TRY IT:
From the line with "(573, 222) = (229, 407): blue" onward, reproduce each line of the entries exactly, ending at the last one, and add nothing.

DATA EXTRACTS:
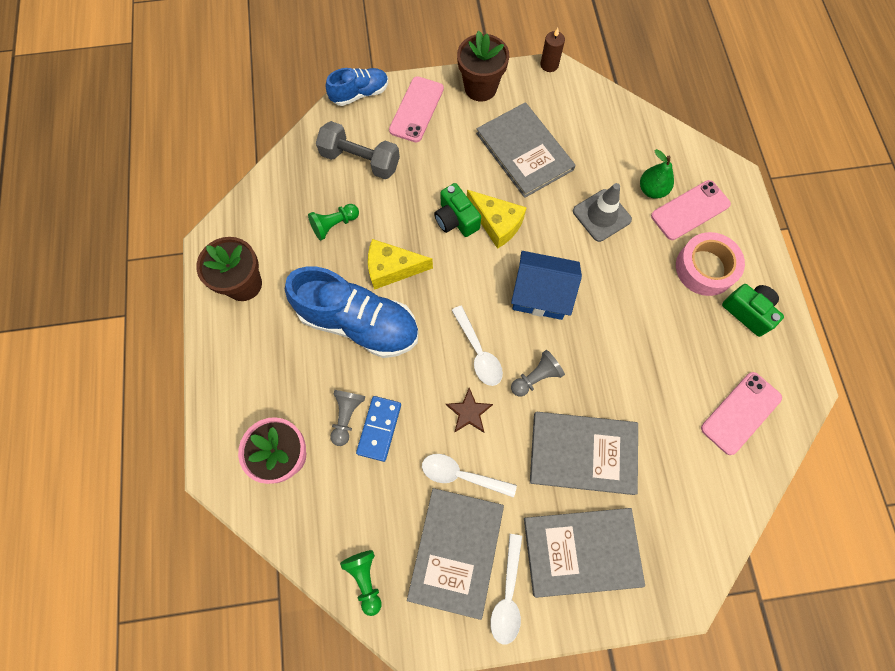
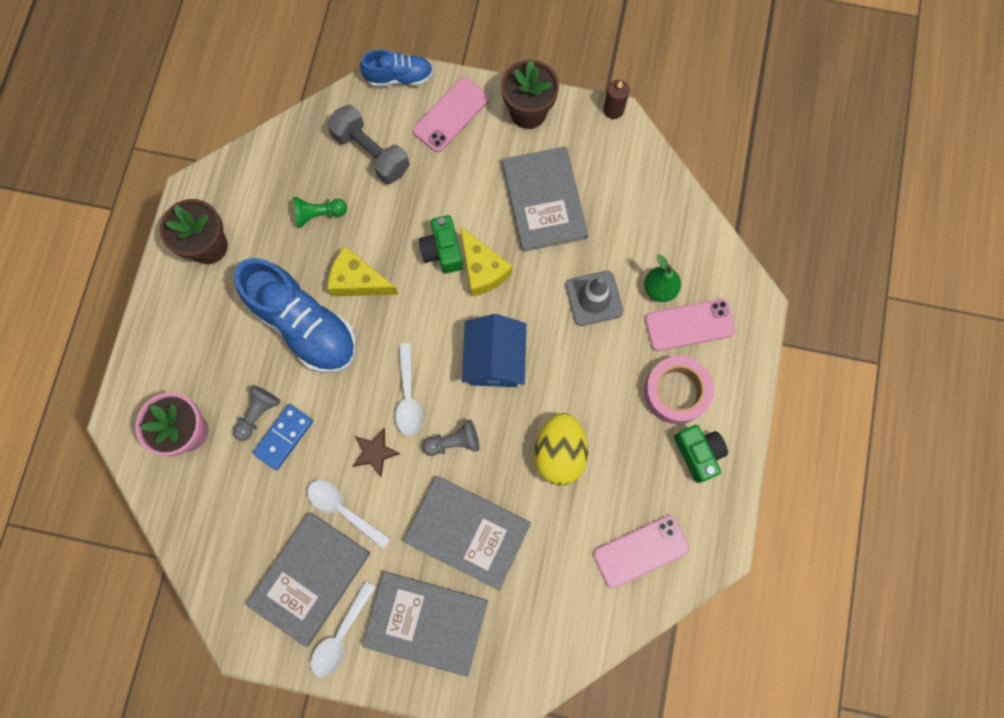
camera: 20 degrees right, 5 degrees up
(365, 579) = (218, 571): green pawn -> none
(540, 294) = (494, 360): blue house -> blue house turned 60 degrees clockwise
(631, 353) = (559, 453): none -> yellow egg

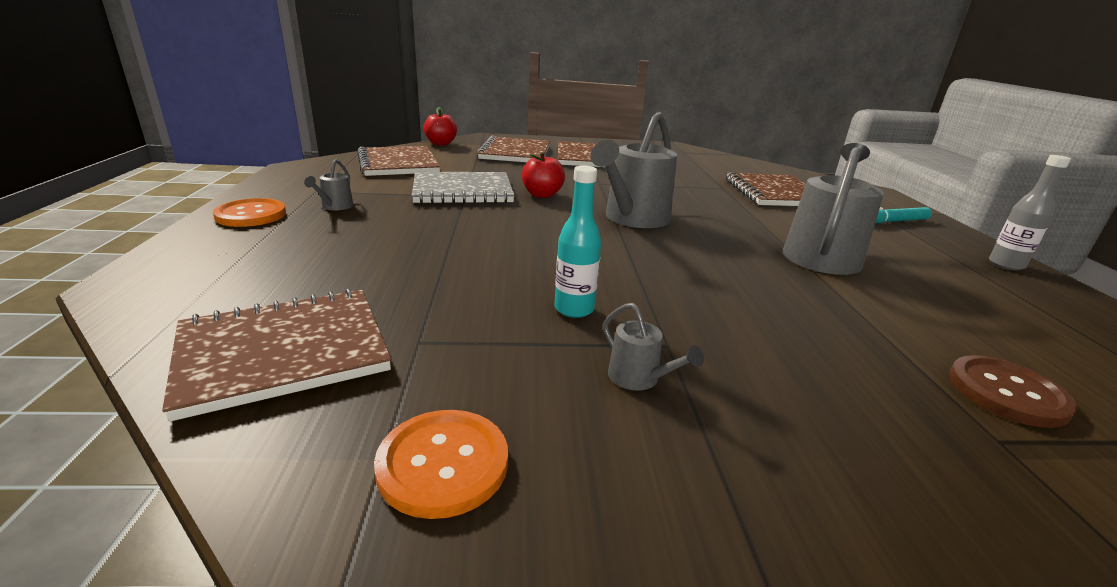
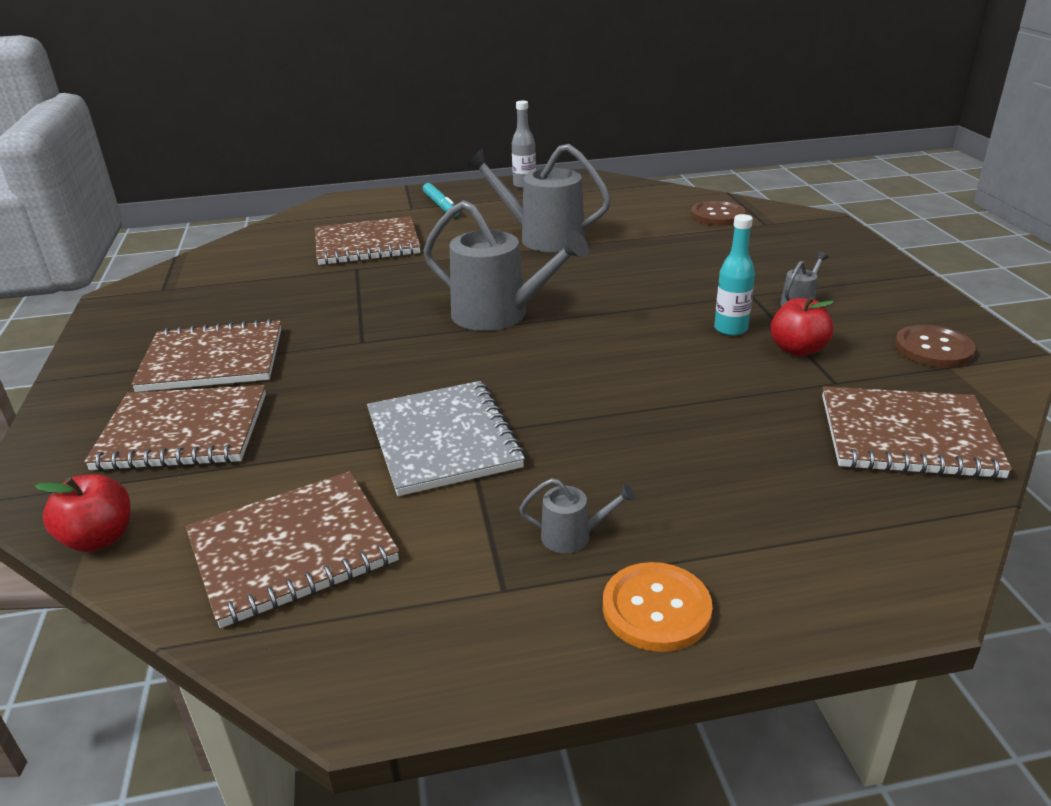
camera: 95 degrees left, 5 degrees up
(283, 352) = (907, 436): brown notebook -> brown notebook turned 45 degrees counterclockwise
(443, 464) = (933, 349): orange button -> brown button
(542, 195) = (435, 376): red apple -> red apple (797, 350)

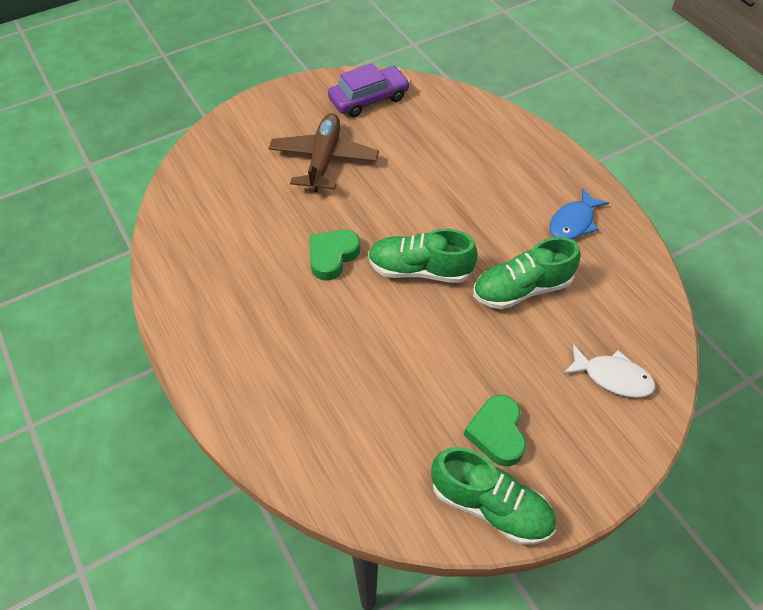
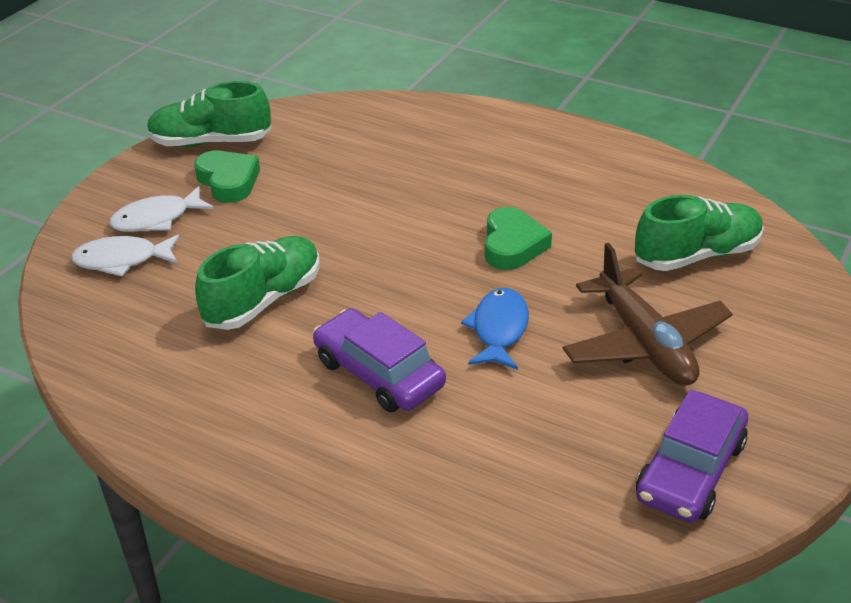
camera: 150 degrees right, 15 degrees down
(420, 270) = (400, 271): green shoe -> green shoe (696, 255)
(479, 206) = (379, 373): none -> purple car
(573, 222) = (229, 407): blue fish -> blue fish (499, 330)
(573, 413) = (157, 219): none -> white fish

SOLUTION:
(573, 222) = (229, 407): blue fish -> blue fish (499, 330)
(573, 413) = (157, 219): none -> white fish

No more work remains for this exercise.